*** Opening of Extracted entries ***
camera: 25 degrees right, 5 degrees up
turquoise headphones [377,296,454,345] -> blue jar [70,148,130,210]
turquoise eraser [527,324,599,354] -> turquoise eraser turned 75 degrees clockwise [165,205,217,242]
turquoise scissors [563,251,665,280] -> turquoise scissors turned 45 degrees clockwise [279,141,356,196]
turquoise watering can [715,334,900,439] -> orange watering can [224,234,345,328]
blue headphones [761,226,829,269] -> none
*** Close of Extracted entries ***
_Task item_.
Across all the records, find the lines containing the word "turned" and reproduce each one.

_Output of the exercise_.
turquoise eraser [527,324,599,354] -> turquoise eraser turned 75 degrees clockwise [165,205,217,242]
turquoise scissors [563,251,665,280] -> turquoise scissors turned 45 degrees clockwise [279,141,356,196]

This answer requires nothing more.